Image change detection data:
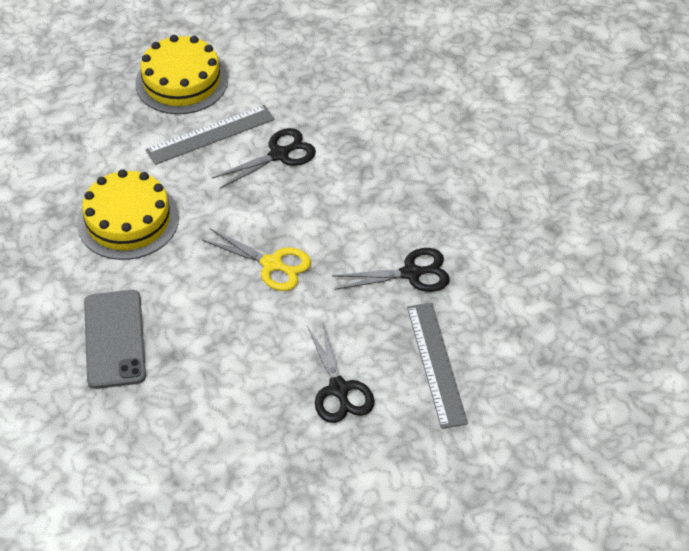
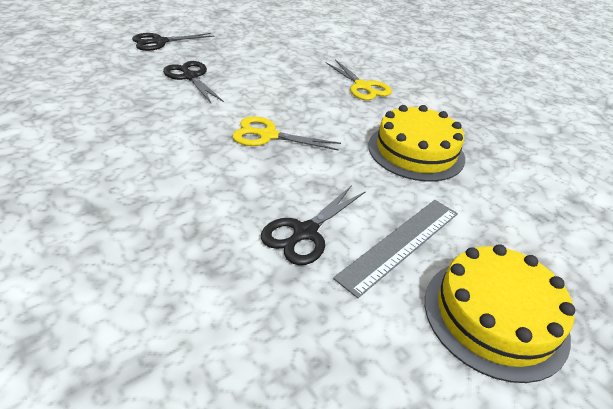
camera: 160 degrees right, 10 degrees down
(114, 339) = (362, 86): grey phone -> yellow scissors
(411, 273) = (133, 142): black scissors -> black scissors (160, 42)
(436, 364) = (113, 93): grey ruler -> none

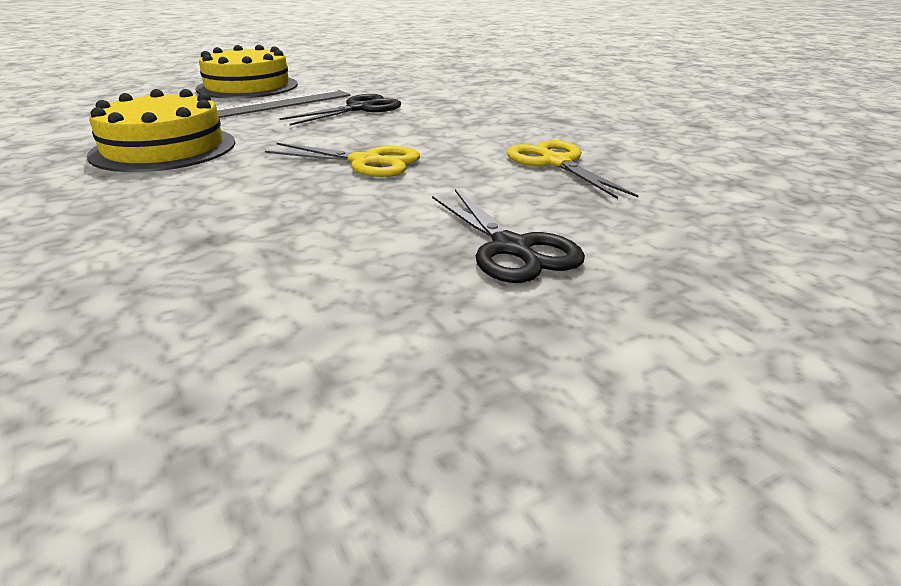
camera: 170 degrees left, 10 degrees down
(160, 42) = (676, 383): black scissors -> none
(362, 86) = (105, 232): yellow scissors -> yellow scissors (556, 163)

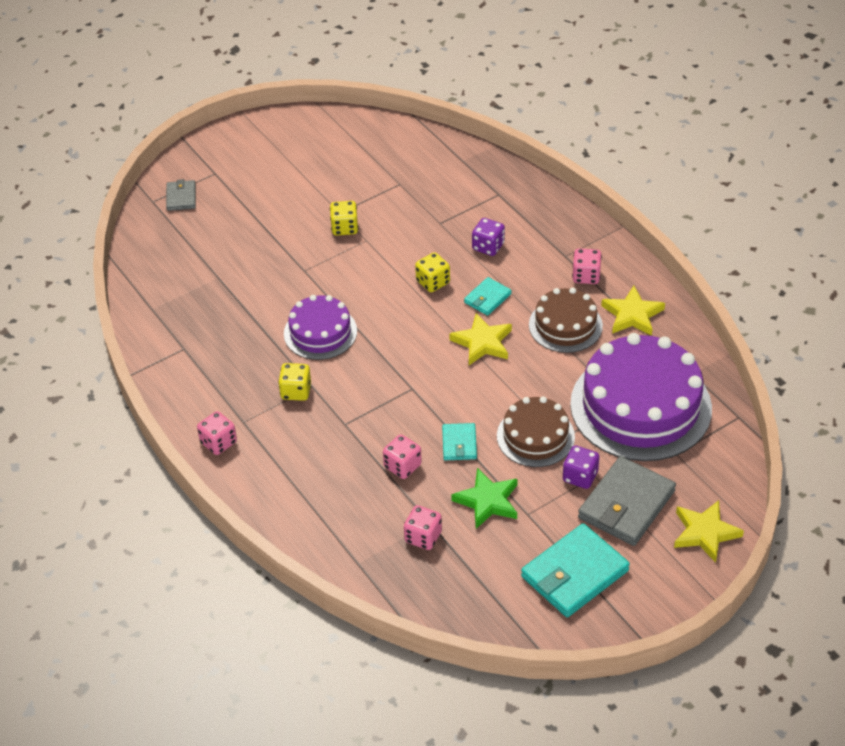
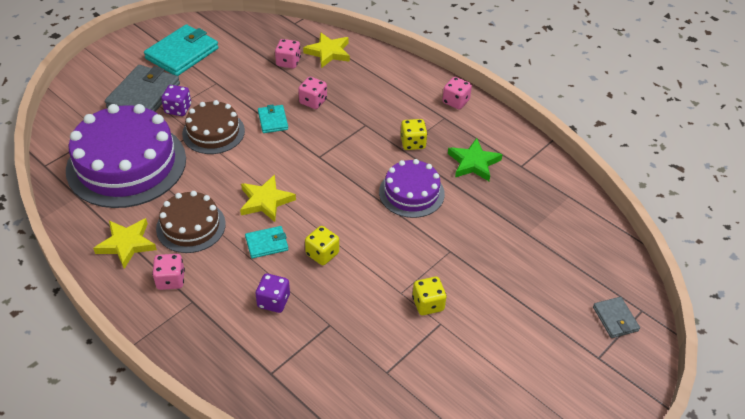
camera: 165 degrees right, 0 degrees up
(487, 298) = (266, 244): turquoise wallet -> turquoise wallet turned 45 degrees clockwise
(487, 501) = (246, 87): green star -> green star (473, 163)
(705, 533) = (88, 85): yellow star -> yellow star (328, 52)

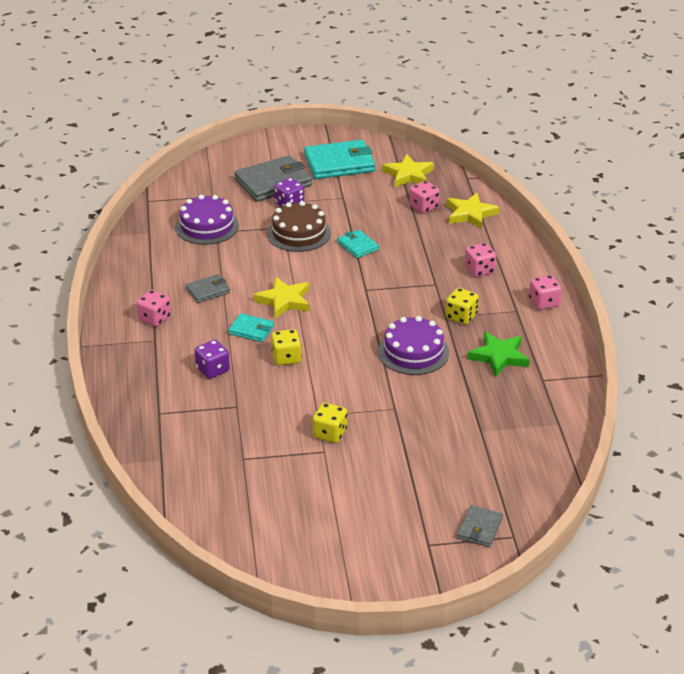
camera: 40 degrees right, 10 degrees down
(126, 164) = (207, 226): purple cake -> purple cake, size x0.55
(126, 244) = (149, 280): yellow star -> yellow star (408, 175)
(191, 226) = (208, 291): brown cake -> grey wallet
(273, 120) = (357, 246): turquoise wallet -> turquoise wallet turned 60 degrees counterclockwise
(313, 101) = (409, 246): pink dice -> pink dice (479, 270)

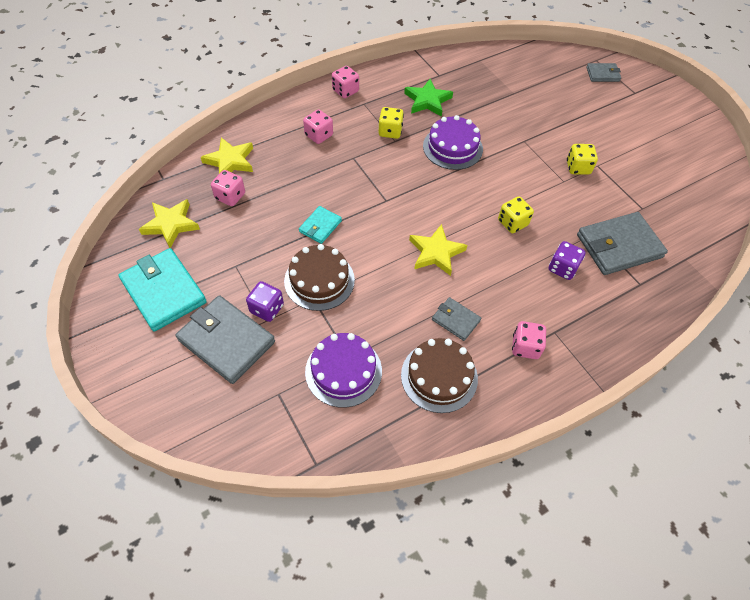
camera: 115 degrees left, 20 degrees up
(166, 268) = (439, 376): none -> brown cake
(209, 418) = (619, 246): none -> grey wallet
(251, 330) = (492, 261): turquoise wallet -> none

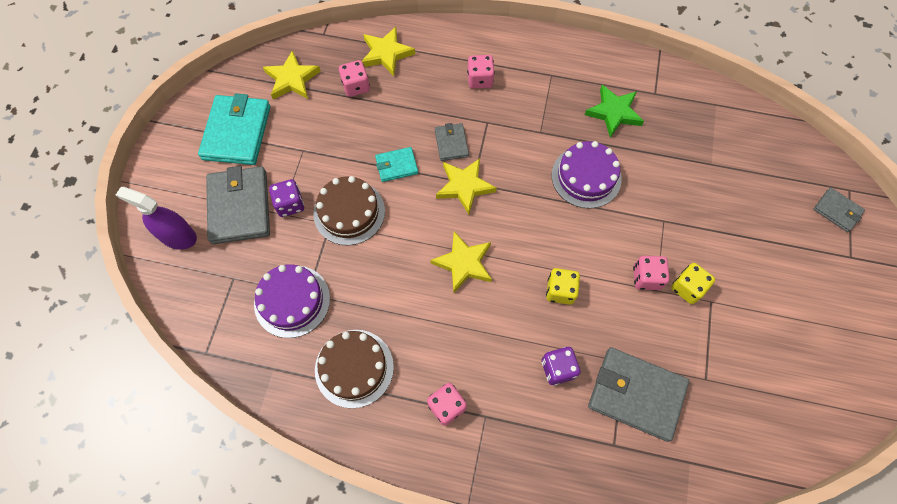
camera: 45 degrees right, 10 degrees up
(195, 402) = (178, 236): none -> purple spray bottle
(345, 91) = (548, 51): pink dice -> pink dice (646, 278)
(383, 206) = (464, 186): none -> yellow star
(390, 131) = (545, 120): yellow dice -> none
(456, 320) = (416, 334): grey wallet -> grey wallet (451, 143)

## PROBLEM REQUIREMENTS
Repeat the lines above precisely and skip every picture.

## ANSWER TO THE PROBLEM
camera: 160 degrees right, 10 degrees down
(114, 339) = (362, 86): grey phone -> yellow scissors
(411, 273) = (133, 142): black scissors -> black scissors (160, 42)
(436, 364) = (113, 93): grey ruler -> none

camera: 170 degrees left, 10 degrees down
(160, 42) = (676, 383): black scissors -> none
(362, 86) = (105, 232): yellow scissors -> yellow scissors (556, 163)

camera: 165 degrees right, 0 degrees up
(487, 298) = (266, 244): turquoise wallet -> turquoise wallet turned 45 degrees clockwise
(487, 501) = (246, 87): green star -> green star (473, 163)
(705, 533) = (88, 85): yellow star -> yellow star (328, 52)

camera: 40 degrees right, 10 degrees down
(126, 164) = (207, 226): purple cake -> purple cake, size x0.55
(126, 244) = (149, 280): yellow star -> yellow star (408, 175)
(191, 226) = (208, 291): brown cake -> grey wallet
(273, 120) = (357, 246): turquoise wallet -> turquoise wallet turned 60 degrees counterclockwise
(313, 101) = (409, 246): pink dice -> pink dice (479, 270)

camera: 115 degrees left, 20 degrees up
(166, 268) = (439, 376): none -> brown cake
(209, 418) = (619, 246): none -> grey wallet
(251, 330) = (492, 261): turquoise wallet -> none

camera: 45 degrees right, 10 degrees up
(195, 402) = (178, 236): none -> purple spray bottle
(345, 91) = (548, 51): pink dice -> pink dice (646, 278)
(383, 206) = (464, 186): none -> yellow star
(390, 131) = (545, 120): yellow dice -> none
(456, 320) = (416, 334): grey wallet -> grey wallet (451, 143)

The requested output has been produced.